ACTIVITY
Strip out all images, then restate the data verbatim.

BEGIN EXERCISE MATERIALS

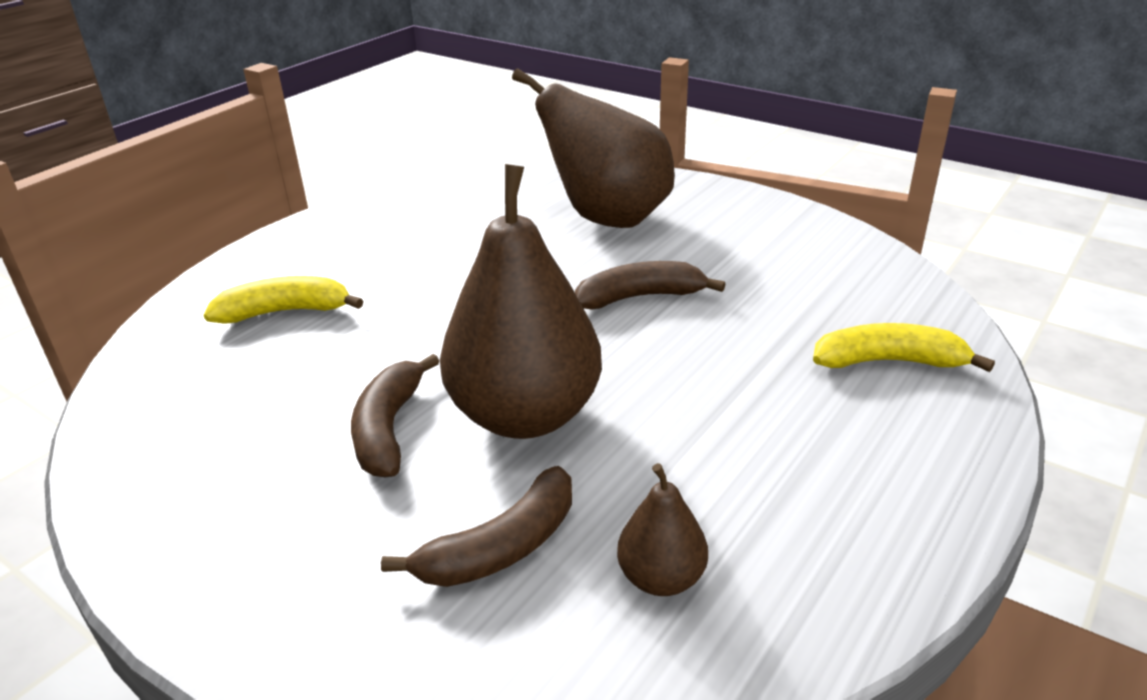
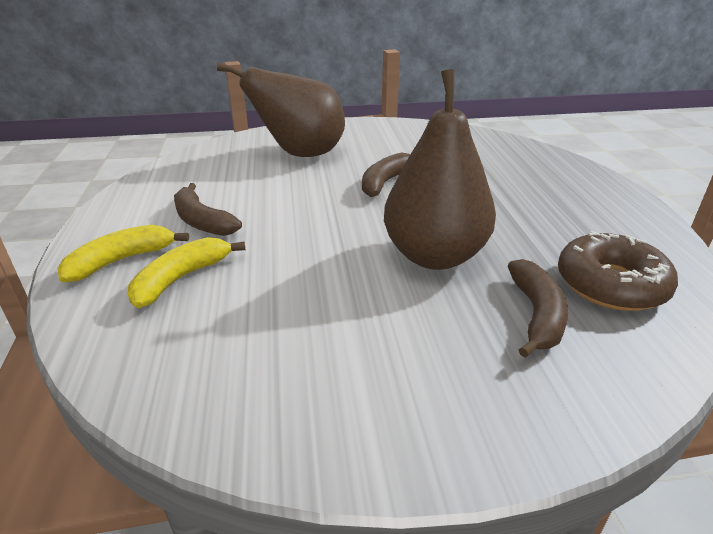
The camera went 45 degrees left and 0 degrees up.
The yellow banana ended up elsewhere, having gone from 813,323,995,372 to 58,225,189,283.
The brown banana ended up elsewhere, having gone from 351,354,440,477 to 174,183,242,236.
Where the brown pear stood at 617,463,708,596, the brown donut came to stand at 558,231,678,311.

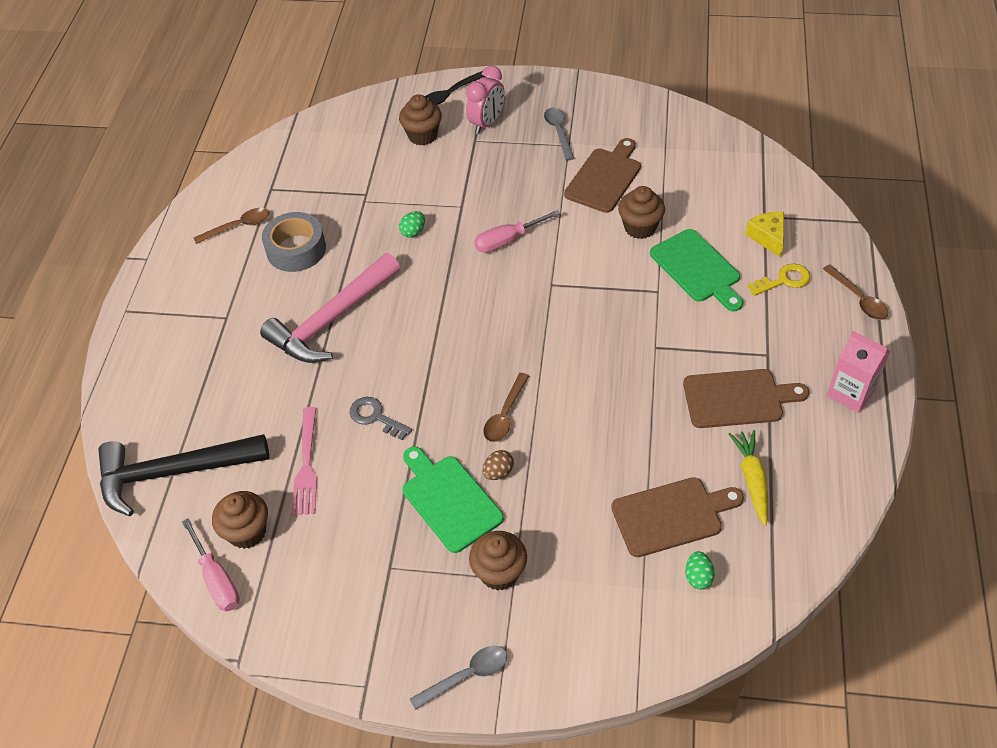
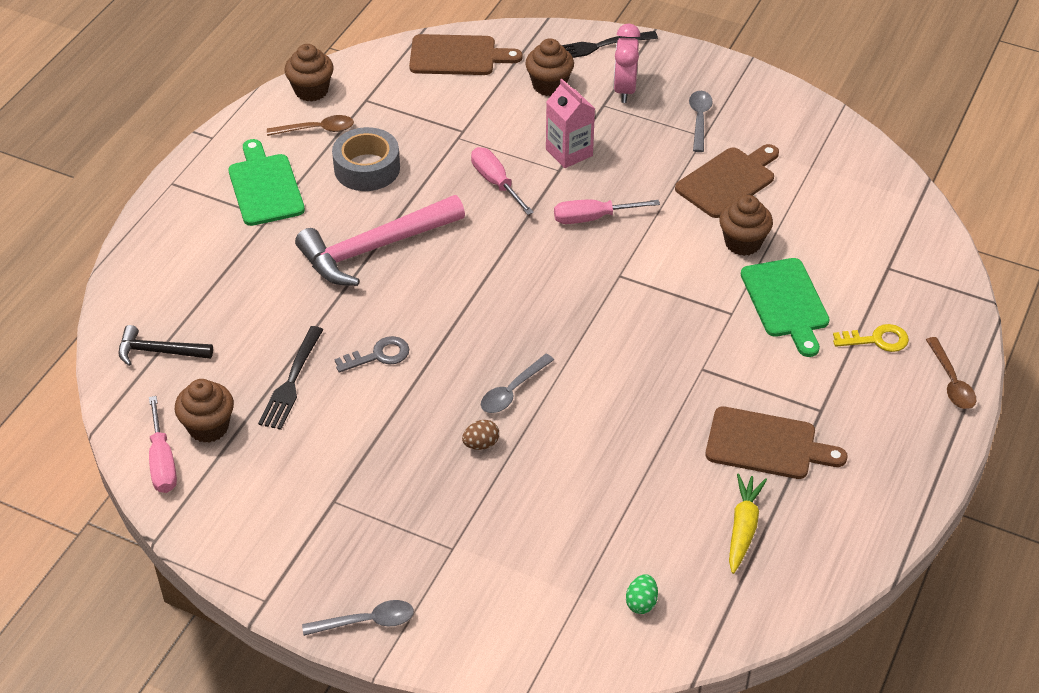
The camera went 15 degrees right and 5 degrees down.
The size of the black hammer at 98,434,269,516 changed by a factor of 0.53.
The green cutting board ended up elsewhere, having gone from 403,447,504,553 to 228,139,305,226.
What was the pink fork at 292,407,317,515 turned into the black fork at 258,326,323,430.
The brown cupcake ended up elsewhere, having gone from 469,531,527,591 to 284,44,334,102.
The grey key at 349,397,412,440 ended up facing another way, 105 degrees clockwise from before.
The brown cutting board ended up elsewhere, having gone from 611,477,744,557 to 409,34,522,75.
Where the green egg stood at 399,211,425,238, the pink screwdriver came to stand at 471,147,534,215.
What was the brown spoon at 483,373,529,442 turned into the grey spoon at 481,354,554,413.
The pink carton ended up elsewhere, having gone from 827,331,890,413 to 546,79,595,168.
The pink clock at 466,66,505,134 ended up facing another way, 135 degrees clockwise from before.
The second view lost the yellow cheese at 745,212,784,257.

END EXERCISE MATERIALS

EXPECTED ANSWER
The camera went 45 degrees left and 0 degrees up.
The yellow banana ended up elsewhere, having gone from 813,323,995,372 to 58,225,189,283.
The brown banana ended up elsewhere, having gone from 351,354,440,477 to 174,183,242,236.
Where the brown pear stood at 617,463,708,596, the brown donut came to stand at 558,231,678,311.

The camera went 15 degrees right and 5 degrees down.
The size of the black hammer at 98,434,269,516 changed by a factor of 0.53.
The green cutting board ended up elsewhere, having gone from 403,447,504,553 to 228,139,305,226.
What was the pink fork at 292,407,317,515 turned into the black fork at 258,326,323,430.
The brown cupcake ended up elsewhere, having gone from 469,531,527,591 to 284,44,334,102.
The grey key at 349,397,412,440 ended up facing another way, 105 degrees clockwise from before.
The brown cutting board ended up elsewhere, having gone from 611,477,744,557 to 409,34,522,75.
Where the green egg stood at 399,211,425,238, the pink screwdriver came to stand at 471,147,534,215.
What was the brown spoon at 483,373,529,442 turned into the grey spoon at 481,354,554,413.
The pink carton ended up elsewhere, having gone from 827,331,890,413 to 546,79,595,168.
The pink clock at 466,66,505,134 ended up facing another way, 135 degrees clockwise from before.
The second view lost the yellow cheese at 745,212,784,257.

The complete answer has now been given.